## TASK TO COMPLETE
Count the lines in the entries below that contain the string "Where" and give only that number.

*** SUPPLIED ENTRIES Section Begins ***

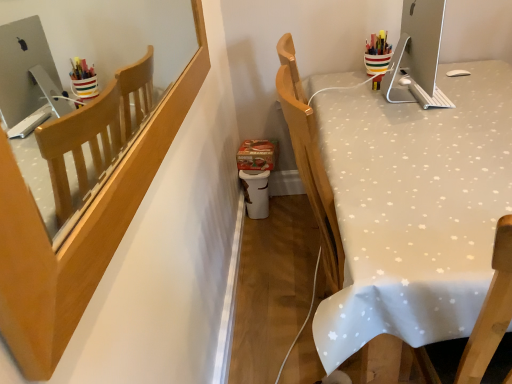
The image size is (512, 384). Describe the element at coordinates (415, 209) in the screenshot. I see `white fabric-covered desk at right` at that location.

What do you see at coordinates (418, 54) in the screenshot?
I see `satin silver monitor at upper right` at bounding box center [418, 54].

Find the location of a particular element. wooden chair back at upper left is located at coordinates (92, 99).

This screenshot has height=384, width=512. Identify the location of white fabric-covered desk at right. [x=415, y=209].

Consider the image. Is satin silver monitor at upper right surrounded by wooden chair back at upper left?

No, satin silver monitor at upper right is located outside of wooden chair back at upper left.

Locate an element on the screen. desktop behind the wooden chair back at upper left is located at coordinates (418, 54).

Based on the photo, from the image's perspective, between wooden chair back at upper left and satin silver monitor at upper right, who is located below?

wooden chair back at upper left is shown below in the image.

Considering the sizes of objects wooden chair back at upper left and satin silver monitor at upper right in the image provided, who is thinner, wooden chair back at upper left or satin silver monitor at upper right?

Thinner between the two is wooden chair back at upper left.

From the image's perspective, is satin silver monitor at upper right below wooden chair back at upper left?

Actually, satin silver monitor at upper right appears above wooden chair back at upper left in the image.

Is satin silver monitor at upper right inside or outside of wooden chair back at upper left?

The correct answer is: outside.

Between satin silver monitor at upper right and wooden chair back at upper left, which one has smaller size?

wooden chair back at upper left.

Considering the points (445, 102) and (195, 22), which point is in front, point (445, 102) or point (195, 22)?

The point (445, 102) is more forward.

Considering the relative sizes of white fabric-covered desk at right and wooden chair back at upper left in the image provided, is white fabric-covered desk at right bigger than wooden chair back at upper left?

Yes.

Can you confirm if white fabric-covered desk at right is wider than wooden chair back at upper left?

Indeed, white fabric-covered desk at right has a greater width compared to wooden chair back at upper left.

Does white fabric-covered desk at right appear on the left side of wooden chair back at upper left?

No.

Is white fabric-covered desk at right located outside wooden chair back at upper left?

Yes.

Can you tell me how much wooden chair back at upper left and white fabric-covered desk at right differ in facing direction?

wooden chair back at upper left and white fabric-covered desk at right are facing 90 degrees away from each other.

From the image's perspective, is wooden chair back at upper left on top of white fabric-covered desk at right?

Yes, from the image's perspective, wooden chair back at upper left is above white fabric-covered desk at right.

Locate an element on the screen. desk located underneath the wooden chair back at upper left (from a real-world perspective) is located at coordinates (415, 209).

Considering the sizes of objects wooden chair back at upper left and white fabric-covered desk at right in the image provided, who is bigger, wooden chair back at upper left or white fabric-covered desk at right?

With larger size is white fabric-covered desk at right.

How many degrees apart are the facing directions of satin silver monitor at upper right and white fabric-covered desk at right?

They differ by 90 degrees in their facing directions.

Does satin silver monitor at upper right come behind white fabric-covered desk at right?

Yes, it is.

Is satin silver monitor at upper right oriented away from white fabric-covered desk at right?

No, satin silver monitor at upper right's orientation is not away from white fabric-covered desk at right.

From the image's perspective, is satin silver monitor at upper right under white fabric-covered desk at right?

Actually, satin silver monitor at upper right appears above white fabric-covered desk at right in the image.

Based on their sizes in the image, would you say white fabric-covered desk at right is bigger or smaller than satin silver monitor at upper right?

In the image, white fabric-covered desk at right appears to be larger than satin silver monitor at upper right.

Considering the relative positions of white fabric-covered desk at right and satin silver monitor at upper right in the image provided, is white fabric-covered desk at right to the right of satin silver monitor at upper right from the viewer's perspective?

Indeed, white fabric-covered desk at right is positioned on the right side of satin silver monitor at upper right.

How different are the orientations of white fabric-covered desk at right and satin silver monitor at upper right in degrees?

They differ by 90 degrees in their facing directions.

Where is `desktop on the right side of wooden chair back at upper left`? The height and width of the screenshot is (384, 512). desktop on the right side of wooden chair back at upper left is located at coordinates (418, 54).

Locate an element on the screen. Image resolution: width=512 pixels, height=384 pixels. mirror in front of the satin silver monitor at upper right is located at coordinates (92, 99).

Considering their positions, is wooden chair back at upper left positioned further to white fabric-covered desk at right than satin silver monitor at upper right?

Based on the image, wooden chair back at upper left appears to be further to white fabric-covered desk at right.

Which object lies further to the anchor point wooden chair back at upper left, white fabric-covered desk at right or satin silver monitor at upper right?

satin silver monitor at upper right is positioned further to the anchor wooden chair back at upper left.

Estimate the real-world distances between objects in this image. Which object is closer to satin silver monitor at upper right, wooden chair back at upper left or white fabric-covered desk at right?

white fabric-covered desk at right is positioned closer to the anchor satin silver monitor at upper right.

Looking at this image, from the image, which object appears to be nearer to satin silver monitor at upper right, white fabric-covered desk at right or wooden chair back at upper left?

white fabric-covered desk at right.

From the image, which object appears to be farther from white fabric-covered desk at right, satin silver monitor at upper right or wooden chair back at upper left?

wooden chair back at upper left is further to white fabric-covered desk at right.

Estimate the real-world distances between objects in this image. Which object is further from wooden chair back at upper left, satin silver monitor at upper right or white fabric-covered desk at right?

Among the two, satin silver monitor at upper right is located further to wooden chair back at upper left.

Where is `desk positioned between wooden chair back at upper left and satin silver monitor at upper right from near to far`? desk positioned between wooden chair back at upper left and satin silver monitor at upper right from near to far is located at coordinates (415, 209).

*** SUPPLIED ENTRIES Section Ends ***

## ANSWER BOX
2